■ INPUT MATERIAL:
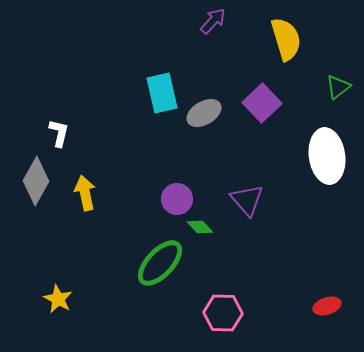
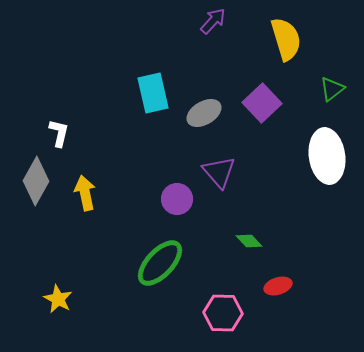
green triangle: moved 6 px left, 2 px down
cyan rectangle: moved 9 px left
purple triangle: moved 28 px left, 28 px up
green diamond: moved 49 px right, 14 px down
red ellipse: moved 49 px left, 20 px up
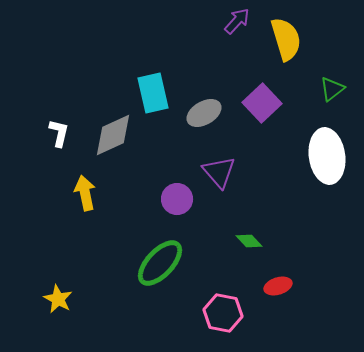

■ WHAT IS BEING ASKED:
Reproduce verbatim every line of text in the entries above, omitting the pictures.

■ REPLY:
green triangle: moved 6 px left, 2 px down
cyan rectangle: moved 9 px left
purple triangle: moved 28 px left, 28 px up
green diamond: moved 49 px right, 14 px down
red ellipse: moved 49 px left, 20 px up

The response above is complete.